(Records contained in a dataset)
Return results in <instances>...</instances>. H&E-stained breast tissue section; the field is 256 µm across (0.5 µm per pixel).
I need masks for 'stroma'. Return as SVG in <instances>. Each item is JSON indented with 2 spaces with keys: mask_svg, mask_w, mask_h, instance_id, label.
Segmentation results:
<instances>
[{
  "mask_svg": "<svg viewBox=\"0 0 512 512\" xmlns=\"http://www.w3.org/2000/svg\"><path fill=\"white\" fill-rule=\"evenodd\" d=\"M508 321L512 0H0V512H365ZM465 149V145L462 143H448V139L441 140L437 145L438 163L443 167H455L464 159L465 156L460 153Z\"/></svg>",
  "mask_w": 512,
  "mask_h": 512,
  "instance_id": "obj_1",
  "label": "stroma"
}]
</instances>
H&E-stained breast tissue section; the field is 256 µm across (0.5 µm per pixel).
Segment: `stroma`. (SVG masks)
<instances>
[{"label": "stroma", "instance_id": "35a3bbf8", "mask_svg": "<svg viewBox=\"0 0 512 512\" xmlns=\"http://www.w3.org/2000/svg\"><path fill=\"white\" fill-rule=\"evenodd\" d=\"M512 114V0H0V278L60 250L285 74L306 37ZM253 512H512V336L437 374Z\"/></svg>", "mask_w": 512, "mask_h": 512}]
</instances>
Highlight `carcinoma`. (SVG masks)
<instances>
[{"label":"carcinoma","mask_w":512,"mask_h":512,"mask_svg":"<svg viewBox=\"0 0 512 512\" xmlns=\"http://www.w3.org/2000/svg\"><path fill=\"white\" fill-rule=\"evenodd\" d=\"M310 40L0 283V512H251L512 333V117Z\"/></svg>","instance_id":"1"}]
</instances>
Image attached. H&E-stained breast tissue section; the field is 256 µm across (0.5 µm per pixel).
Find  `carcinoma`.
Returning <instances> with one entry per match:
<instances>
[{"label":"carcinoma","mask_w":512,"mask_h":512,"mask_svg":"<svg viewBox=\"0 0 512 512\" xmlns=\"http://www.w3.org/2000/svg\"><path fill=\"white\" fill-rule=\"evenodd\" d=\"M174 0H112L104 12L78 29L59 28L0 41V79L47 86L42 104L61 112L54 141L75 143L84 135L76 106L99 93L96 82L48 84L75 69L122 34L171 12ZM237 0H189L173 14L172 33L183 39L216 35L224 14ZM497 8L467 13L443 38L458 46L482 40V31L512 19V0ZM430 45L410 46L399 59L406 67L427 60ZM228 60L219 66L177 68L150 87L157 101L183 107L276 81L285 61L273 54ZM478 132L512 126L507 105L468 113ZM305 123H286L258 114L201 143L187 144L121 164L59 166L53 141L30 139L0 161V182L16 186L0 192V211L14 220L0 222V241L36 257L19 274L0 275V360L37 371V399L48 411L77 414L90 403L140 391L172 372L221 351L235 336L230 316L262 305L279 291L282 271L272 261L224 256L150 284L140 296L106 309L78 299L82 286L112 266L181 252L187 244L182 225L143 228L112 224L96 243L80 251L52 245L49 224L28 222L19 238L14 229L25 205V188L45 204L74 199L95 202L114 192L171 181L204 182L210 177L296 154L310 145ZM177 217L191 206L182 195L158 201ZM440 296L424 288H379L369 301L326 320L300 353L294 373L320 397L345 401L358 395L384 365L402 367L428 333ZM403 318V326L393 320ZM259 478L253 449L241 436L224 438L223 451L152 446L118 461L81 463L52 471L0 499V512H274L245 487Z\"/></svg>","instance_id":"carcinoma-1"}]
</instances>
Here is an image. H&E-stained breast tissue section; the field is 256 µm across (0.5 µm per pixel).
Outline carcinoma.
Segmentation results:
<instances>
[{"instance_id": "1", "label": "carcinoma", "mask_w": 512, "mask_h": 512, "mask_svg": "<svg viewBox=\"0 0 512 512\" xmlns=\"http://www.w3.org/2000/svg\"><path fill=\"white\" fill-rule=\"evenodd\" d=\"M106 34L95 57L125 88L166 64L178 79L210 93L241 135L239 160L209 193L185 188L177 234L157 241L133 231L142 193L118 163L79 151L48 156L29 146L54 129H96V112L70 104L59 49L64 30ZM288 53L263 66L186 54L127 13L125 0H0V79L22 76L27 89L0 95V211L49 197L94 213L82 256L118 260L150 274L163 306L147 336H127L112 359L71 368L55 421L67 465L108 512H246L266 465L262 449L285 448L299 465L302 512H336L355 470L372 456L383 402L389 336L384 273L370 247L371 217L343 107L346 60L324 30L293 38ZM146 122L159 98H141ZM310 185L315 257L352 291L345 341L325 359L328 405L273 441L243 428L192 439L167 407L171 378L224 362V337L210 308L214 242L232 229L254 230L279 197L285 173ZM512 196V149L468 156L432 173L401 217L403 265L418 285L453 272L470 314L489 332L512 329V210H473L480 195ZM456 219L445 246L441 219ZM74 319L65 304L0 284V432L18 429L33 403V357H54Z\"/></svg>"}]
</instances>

▶ DIRECTION
Output an exact copy of each record.

▶ TASK ANSWER
Return results in <instances>...</instances>. H&E-stained breast tissue section; the field is 256 µm across (0.5 µm per pixel).
I need masks for 'stroma'. Return as SVG in <instances>. Each item is JSON indented with 2 spaces with keys: mask_svg, mask_w, mask_h, instance_id, label.
Segmentation results:
<instances>
[{
  "mask_svg": "<svg viewBox=\"0 0 512 512\" xmlns=\"http://www.w3.org/2000/svg\"><path fill=\"white\" fill-rule=\"evenodd\" d=\"M508 321L512 0H0V512H365ZM465 149V145L462 143H448V139L441 140L437 145L438 163L443 167H455L464 159L465 156L460 153Z\"/></svg>",
  "mask_w": 512,
  "mask_h": 512,
  "instance_id": "obj_1",
  "label": "stroma"
}]
</instances>
H&E-stained breast tissue section; the field is 256 µm across (0.5 µm per pixel).
Segment: `stroma`. (SVG masks)
<instances>
[{"label": "stroma", "instance_id": "35a3bbf8", "mask_svg": "<svg viewBox=\"0 0 512 512\" xmlns=\"http://www.w3.org/2000/svg\"><path fill=\"white\" fill-rule=\"evenodd\" d=\"M512 114V0H0V278L60 250L285 74L306 37ZM253 512H512V336L437 374Z\"/></svg>", "mask_w": 512, "mask_h": 512}]
</instances>
Highlight `carcinoma`. (SVG masks)
<instances>
[{"label":"carcinoma","mask_w":512,"mask_h":512,"mask_svg":"<svg viewBox=\"0 0 512 512\" xmlns=\"http://www.w3.org/2000/svg\"><path fill=\"white\" fill-rule=\"evenodd\" d=\"M310 40L0 283V512H251L512 333V117Z\"/></svg>","instance_id":"1"}]
</instances>
Image attached. H&E-stained breast tissue section; the field is 256 µm across (0.5 µm per pixel).
Find  `carcinoma`.
Returning <instances> with one entry per match:
<instances>
[{"label":"carcinoma","mask_w":512,"mask_h":512,"mask_svg":"<svg viewBox=\"0 0 512 512\" xmlns=\"http://www.w3.org/2000/svg\"><path fill=\"white\" fill-rule=\"evenodd\" d=\"M174 0H112L104 12L78 29L59 28L0 41V79L47 86L42 104L61 112L54 141L75 143L84 135L76 106L99 93L96 82L48 84L75 69L122 34L171 12ZM237 0H189L173 14L172 33L183 39L216 35L224 14ZM497 8L467 13L443 38L458 46L482 40V31L512 19V0ZM430 45L410 46L399 59L406 67L427 60ZM228 60L219 66L177 68L150 87L157 101L183 107L276 81L285 61L273 54ZM478 132L512 126L507 105L468 113ZM305 123H286L258 114L201 143L187 144L121 164L59 166L53 141L30 139L0 161V182L16 186L0 192V211L14 220L0 222V241L36 257L19 274L0 275V360L37 371V399L48 411L77 414L90 403L140 391L172 372L221 351L235 336L230 316L262 305L279 291L282 271L272 261L224 256L150 284L140 296L106 309L78 299L82 286L112 266L181 252L187 244L182 225L143 228L112 224L96 243L80 251L52 245L49 224L28 222L19 238L14 229L25 205V188L45 204L74 199L95 202L114 192L171 181L204 182L210 177L296 154L310 145ZM177 217L191 206L182 195L158 201ZM440 296L424 288H379L369 301L326 320L300 353L294 373L320 397L345 401L358 395L384 365L402 367L428 333ZM403 318V326L393 320ZM259 478L253 449L241 436L224 438L223 451L152 446L118 461L81 463L52 471L0 499V512H274L245 487Z\"/></svg>","instance_id":"carcinoma-1"}]
</instances>
Here is an image. H&E-stained breast tissue section; the field is 256 µm across (0.5 µm per pixel).
Outline carcinoma.
Segmentation results:
<instances>
[{"instance_id": "1", "label": "carcinoma", "mask_w": 512, "mask_h": 512, "mask_svg": "<svg viewBox=\"0 0 512 512\" xmlns=\"http://www.w3.org/2000/svg\"><path fill=\"white\" fill-rule=\"evenodd\" d=\"M106 34L95 57L125 88L166 64L178 79L210 93L241 135L239 160L209 193L185 188L177 234L157 241L133 231L142 193L118 163L79 151L48 156L29 146L54 129H96V112L70 104L59 49L64 30ZM288 53L263 66L186 54L127 13L125 0H0V79L22 76L27 89L0 95V211L49 197L94 213L82 256L118 260L150 274L163 306L147 336H127L112 359L71 368L55 421L67 465L108 512H246L266 465L262 449L285 448L299 465L302 512H336L355 470L372 456L383 402L389 336L384 273L370 247L371 217L343 107L346 60L324 30L293 38ZM146 122L159 98H141ZM310 185L315 257L352 291L345 341L325 359L328 405L273 441L243 428L192 439L167 407L171 378L224 362V337L210 308L214 242L232 229L254 230L279 197L285 173ZM512 196V149L468 156L432 173L401 217L403 265L418 285L453 272L470 314L489 332L512 329V210H473L480 195ZM456 219L445 246L441 219ZM74 319L65 304L0 284V432L18 429L33 403V357H54Z\"/></svg>"}]
</instances>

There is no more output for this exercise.